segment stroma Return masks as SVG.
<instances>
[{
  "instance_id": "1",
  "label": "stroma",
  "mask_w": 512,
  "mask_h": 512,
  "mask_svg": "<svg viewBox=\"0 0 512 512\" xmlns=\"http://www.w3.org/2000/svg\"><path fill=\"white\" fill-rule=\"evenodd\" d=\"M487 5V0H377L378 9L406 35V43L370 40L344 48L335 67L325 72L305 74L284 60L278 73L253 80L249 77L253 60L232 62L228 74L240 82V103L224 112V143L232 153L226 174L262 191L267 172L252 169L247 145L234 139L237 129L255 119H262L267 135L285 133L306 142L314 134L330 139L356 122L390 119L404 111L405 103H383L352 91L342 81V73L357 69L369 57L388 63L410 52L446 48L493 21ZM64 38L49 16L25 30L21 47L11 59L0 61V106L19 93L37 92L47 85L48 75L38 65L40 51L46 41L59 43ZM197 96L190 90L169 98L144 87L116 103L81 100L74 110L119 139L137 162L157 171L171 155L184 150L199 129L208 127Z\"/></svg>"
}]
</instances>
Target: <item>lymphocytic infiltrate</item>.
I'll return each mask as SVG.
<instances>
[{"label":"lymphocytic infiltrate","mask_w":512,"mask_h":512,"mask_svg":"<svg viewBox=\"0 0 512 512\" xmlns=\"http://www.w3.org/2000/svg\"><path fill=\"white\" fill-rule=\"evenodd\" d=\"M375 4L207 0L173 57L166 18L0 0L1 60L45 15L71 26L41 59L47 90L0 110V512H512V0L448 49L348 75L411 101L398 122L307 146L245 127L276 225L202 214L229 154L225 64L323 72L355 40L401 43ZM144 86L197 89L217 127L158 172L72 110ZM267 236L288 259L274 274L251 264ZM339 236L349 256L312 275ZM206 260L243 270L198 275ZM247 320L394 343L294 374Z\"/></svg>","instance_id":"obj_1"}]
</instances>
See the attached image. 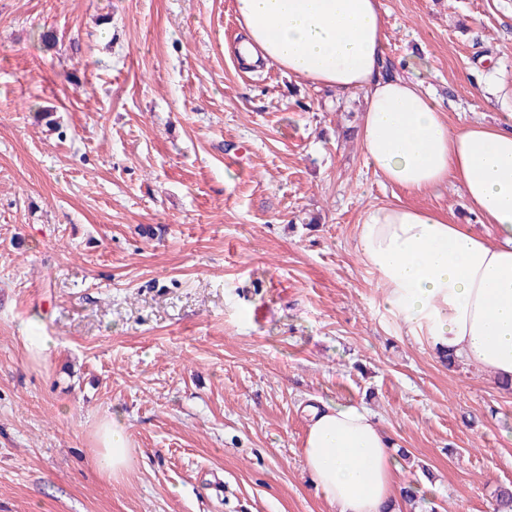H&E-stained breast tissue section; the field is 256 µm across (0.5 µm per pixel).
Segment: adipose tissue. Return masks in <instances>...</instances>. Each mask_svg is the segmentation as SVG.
Masks as SVG:
<instances>
[{"label":"adipose tissue","instance_id":"ef3b65f1","mask_svg":"<svg viewBox=\"0 0 512 512\" xmlns=\"http://www.w3.org/2000/svg\"><path fill=\"white\" fill-rule=\"evenodd\" d=\"M246 63L264 60L318 87L363 92L359 128L374 171L424 192L460 183L495 242L465 224L400 204L367 209L357 246L386 308L438 354L478 365L512 387V123L449 125L425 89L427 73L386 71L379 0H235ZM303 453L318 494L336 512H408L392 442L358 402L305 406ZM95 463L124 471V418L105 416Z\"/></svg>","mask_w":512,"mask_h":512}]
</instances>
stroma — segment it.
I'll use <instances>...</instances> for the list:
<instances>
[{"mask_svg": "<svg viewBox=\"0 0 512 512\" xmlns=\"http://www.w3.org/2000/svg\"><path fill=\"white\" fill-rule=\"evenodd\" d=\"M380 4L389 72L429 67L450 124L512 115V0ZM241 38L234 0H0V512H335L313 397L371 411L418 512H492L512 393L411 336L356 240L390 202L489 226L456 181L384 184L362 94L243 65ZM19 332L22 335L21 338L24 340L27 352L33 357L47 358L56 346L50 336L36 333L33 330V325L29 323L20 325ZM95 463L98 471L112 477L124 471L131 459V441L122 415L105 416L100 424Z\"/></svg>", "mask_w": 512, "mask_h": 512, "instance_id": "stroma-1", "label": "stroma"}]
</instances>
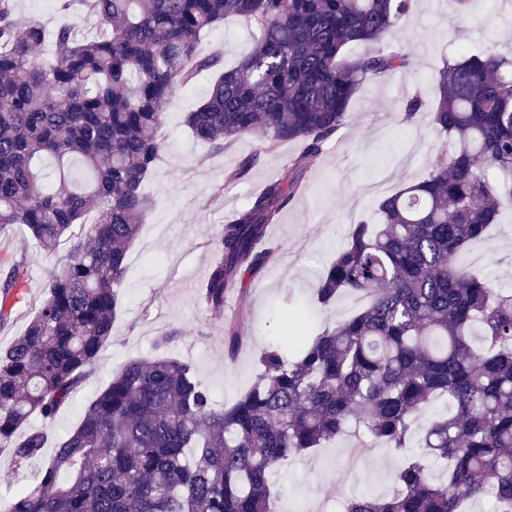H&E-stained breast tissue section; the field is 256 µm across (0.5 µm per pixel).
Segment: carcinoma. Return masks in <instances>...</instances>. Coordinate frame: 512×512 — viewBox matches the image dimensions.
Instances as JSON below:
<instances>
[{"mask_svg":"<svg viewBox=\"0 0 512 512\" xmlns=\"http://www.w3.org/2000/svg\"><path fill=\"white\" fill-rule=\"evenodd\" d=\"M411 2L82 0L89 29L60 27L41 59L42 27L18 24L14 0H0V225H23L45 252L67 245L24 333L0 348V450L16 468L45 455L31 419L67 408L112 339L127 254L151 206L141 186L162 161V105L220 66L197 52L200 37L229 16L257 29L251 52L186 113L192 136L215 151L231 137L302 144L291 180L255 193L214 244L201 297L222 320L224 291L276 260L268 227L347 124L361 84L411 65L398 33ZM363 43L376 52L345 58ZM438 91L432 123L448 135V162L353 225L316 288L323 307L364 296L355 315L310 336L290 312L284 341L261 352L255 382L229 407L167 354L179 332L161 333L159 355L115 371L0 512H271L274 473L353 422L358 447L382 445L399 464L391 495L350 497L344 512H476L486 497L512 512V291L459 262L512 205V50L446 60ZM25 269L21 256L0 274V325ZM241 342L224 325L227 358ZM437 397L450 411L420 426L425 452L412 454ZM431 457L446 468L441 482Z\"/></svg>","mask_w":512,"mask_h":512,"instance_id":"cac0c4a2","label":"carcinoma"}]
</instances>
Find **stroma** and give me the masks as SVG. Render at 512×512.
I'll return each instance as SVG.
<instances>
[{
    "mask_svg": "<svg viewBox=\"0 0 512 512\" xmlns=\"http://www.w3.org/2000/svg\"><path fill=\"white\" fill-rule=\"evenodd\" d=\"M19 24L37 23L46 35L65 24L83 22L79 0L59 11L55 0H15ZM413 49L409 69L385 81L364 83L349 106V120L327 144L319 164L302 176L300 190L269 233L279 244L277 261L256 275L246 276L242 288L224 297V320H213L200 298L214 242L223 225L248 198L267 183L290 180V161L301 146L281 142L267 151L258 139L228 140L215 152L195 141L183 126V115L203 98L212 77L202 74L194 83L177 88L167 100L166 120L158 132L164 145L157 171L143 185L152 205L130 249L121 286L122 305L112 328V340L100 353L96 374L77 393L71 407L42 426L48 446H55L78 423L80 409L125 363L150 355L161 332L178 330L181 339L171 352L191 364L197 381L216 400L233 404L254 382L260 353L285 332V300L303 303L313 330L354 315L359 300L340 297L329 308L318 305L314 292L319 279L350 228L371 213L378 200L403 184L423 179L432 161L443 152L447 138L432 123L429 109L436 93V76L445 59L460 49L471 53L512 47V0H471L459 15L456 0H418L415 10L400 22ZM256 35L240 18L228 19L199 43L203 55H221L225 65L247 52ZM426 103L412 123H404L407 98ZM253 158L248 176L237 183L224 181V172L243 158ZM27 258L26 282L13 300L9 323L0 327V347L23 333L46 294L53 275L66 261V248L41 250L21 225L0 228V270L19 256ZM461 265L512 290V210L503 211L481 240L460 257ZM237 322L243 347L235 359L224 356V321ZM357 439L344 434L328 447L299 455L282 466L274 481L279 489L275 512H339L347 498L392 492L397 460L378 446L351 463Z\"/></svg>",
    "mask_w": 512,
    "mask_h": 512,
    "instance_id": "1",
    "label": "stroma"
}]
</instances>
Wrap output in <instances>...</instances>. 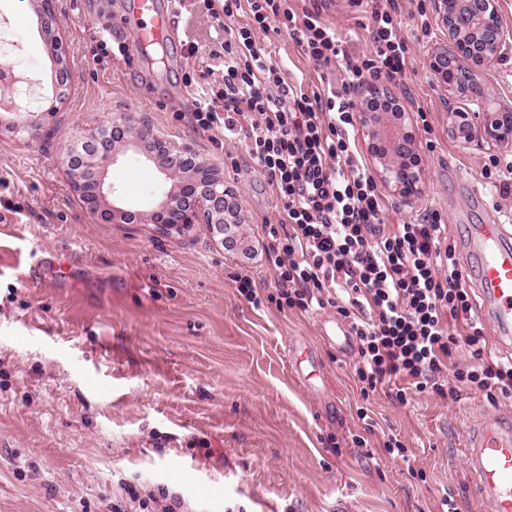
____________________
■ Goal
No pictures belong in the copy: reproduce exactly the lines above from the one that contains "Find **stroma** and" through the last line of the entries.

■ Reply
Find **stroma** and give me the masks as SVG. Render at 512×512.
I'll return each instance as SVG.
<instances>
[{
    "mask_svg": "<svg viewBox=\"0 0 512 512\" xmlns=\"http://www.w3.org/2000/svg\"><path fill=\"white\" fill-rule=\"evenodd\" d=\"M19 24L37 23L46 35L65 24L83 22L79 0L59 11L55 0H15ZM413 49L409 69L385 81L364 83L349 106V120L327 144L319 164L302 176L300 190L269 233L279 244L277 261L256 275L246 276L242 288L224 297V320H213L200 298L214 242L223 225L248 198L267 183L290 180V161L301 146L281 142L267 151L258 139L228 140L215 152L195 141L183 126V115L203 98L212 77L202 74L194 83L177 88L167 100L166 120L158 132L164 145L157 171L143 185L152 205L130 249L121 286L122 305L112 328V340L100 353L96 374L77 393L71 407L42 426L48 446H55L78 423L80 409L125 363L150 355L161 332L178 330L181 339L171 352L191 364L197 381L216 400L233 404L254 382L260 353L285 332V300L303 303L313 330L354 315L359 300L340 297L329 308L318 305L314 292L319 279L350 228L371 213L378 200L403 184L423 179L432 161L443 152L447 138L432 123L429 109L436 93V76L445 59L460 49L471 53L512 47V0H471L459 15L456 0H418L415 10L400 22ZM256 35L240 18L228 19L199 43L203 55H221L225 65L247 52ZM426 103L412 123H404L407 98ZM253 158L248 176L237 183L224 181V172L243 158ZM27 258L26 282L13 300L9 323L0 327V347L23 333L46 294L53 275L66 261V248L41 250L21 225L0 228V270L19 256ZM461 265L512 290V210L503 211L481 240L460 257ZM237 322L243 347L235 359L224 356V321ZM357 439L344 434L328 447L299 455L282 466L274 481L279 489L275 512H339L347 498L392 492L397 460L378 446L351 463Z\"/></svg>",
    "mask_w": 512,
    "mask_h": 512,
    "instance_id": "1",
    "label": "stroma"
}]
</instances>
Wrap output in <instances>...</instances>. 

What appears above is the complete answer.